## AIM OF THE EXERCISE
Please output the section of the listing below that opens with the line containing "C2: 2200uF (plus" and closes with the line containing "U4 pin PB2: MOSI -> DRV", exactly and with nothing else.

** Opening STUDY MATERIAL block **

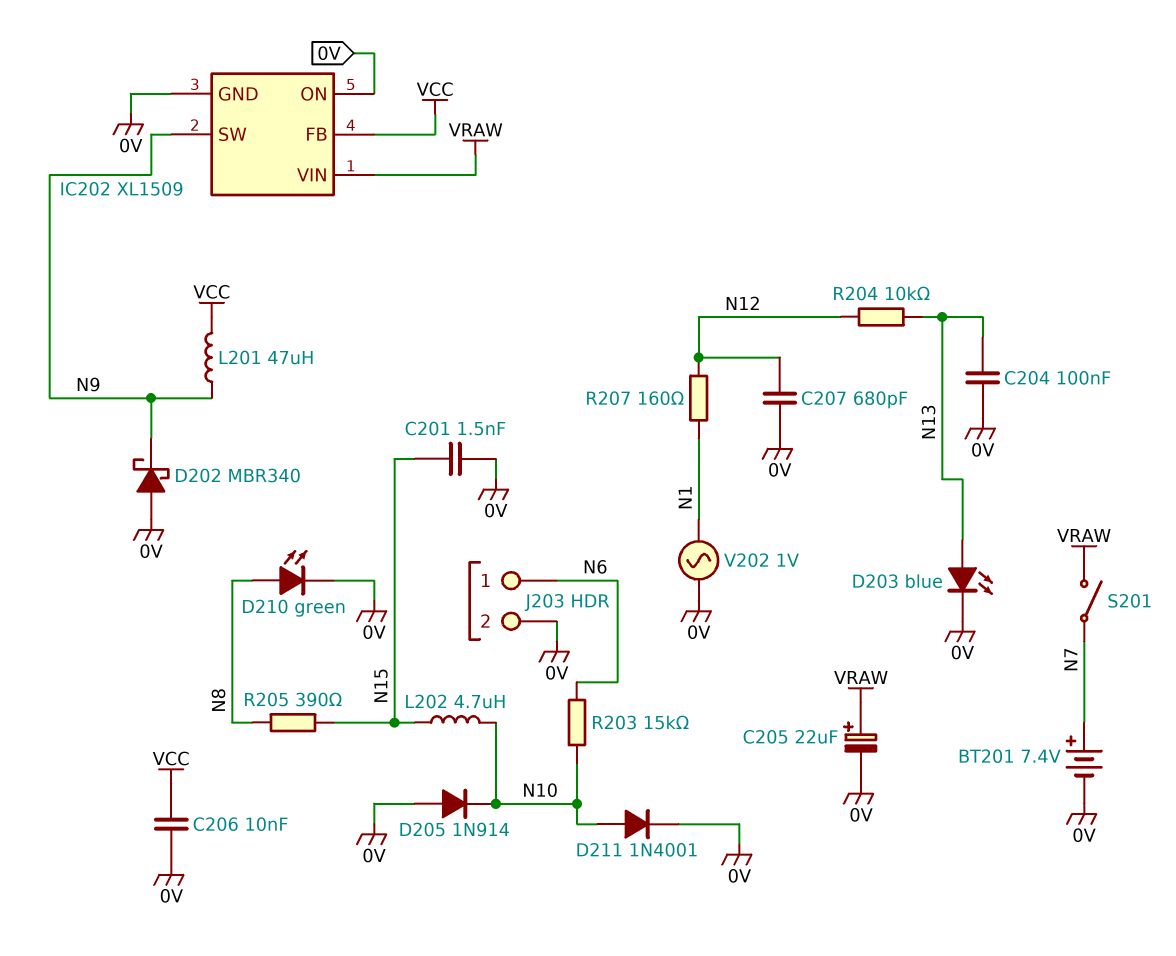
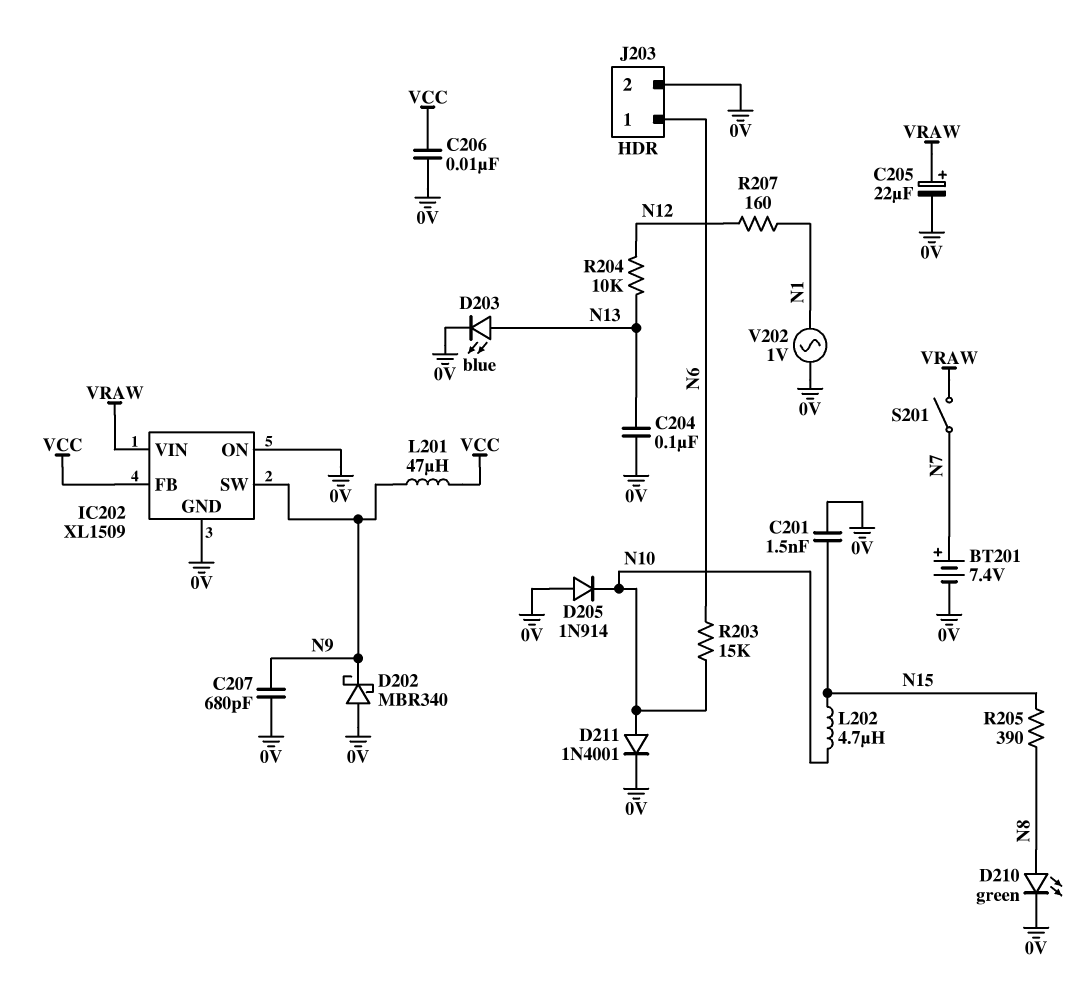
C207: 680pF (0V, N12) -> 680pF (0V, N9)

** Closing STUDY MATERIAL block **
** Opening STUDY MATERIAL block **

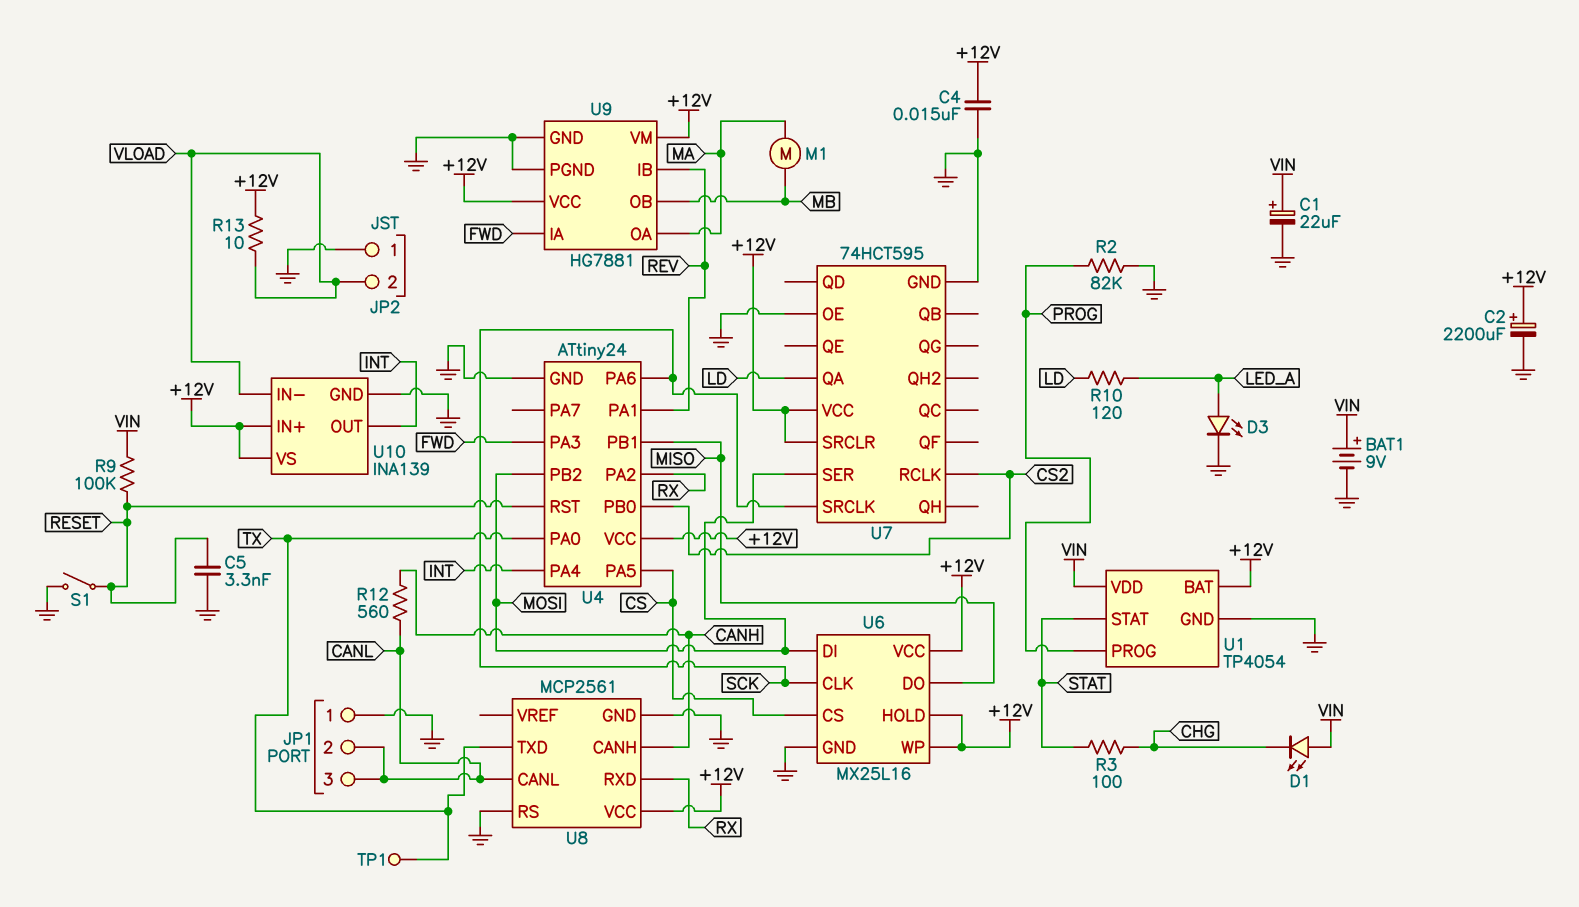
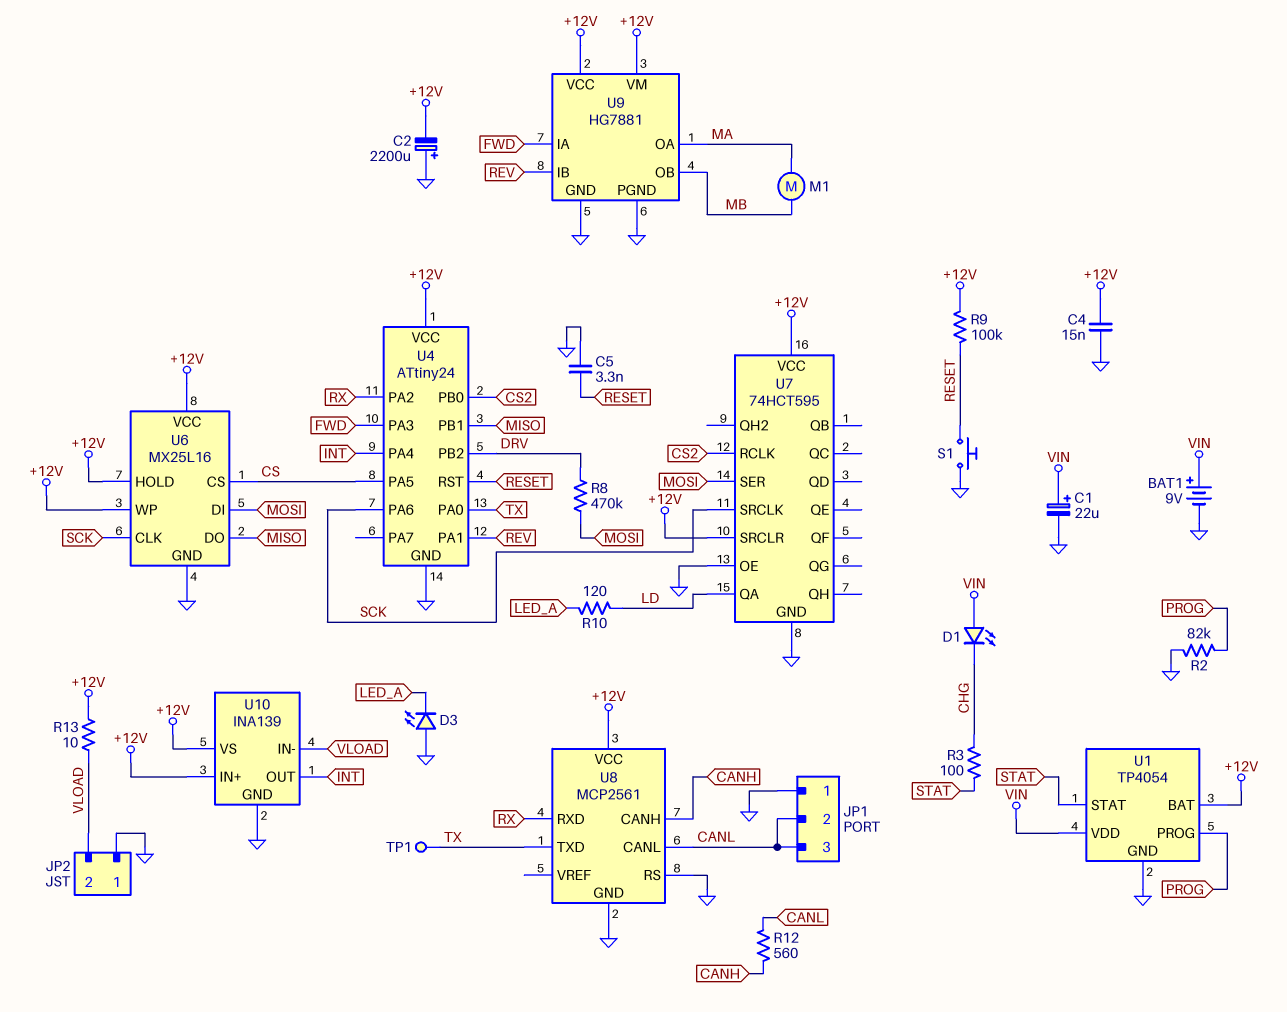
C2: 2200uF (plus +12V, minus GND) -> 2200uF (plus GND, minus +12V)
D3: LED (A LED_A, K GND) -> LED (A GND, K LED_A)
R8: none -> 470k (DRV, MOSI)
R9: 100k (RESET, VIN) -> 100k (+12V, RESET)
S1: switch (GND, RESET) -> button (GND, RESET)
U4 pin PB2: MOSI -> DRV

** Closing STUDY MATERIAL block **

## ANSWER BELOW
C2: 2200uF (plus +12V, minus GND) -> 2200uF (plus GND, minus +12V)
D3: LED (A LED_A, K GND) -> LED (A GND, K LED_A)
R8: none -> 470k (DRV, MOSI)
R9: 100k (RESET, VIN) -> 100k (+12V, RESET)
S1: switch (GND, RESET) -> button (GND, RESET)
U4 pin PB2: MOSI -> DRV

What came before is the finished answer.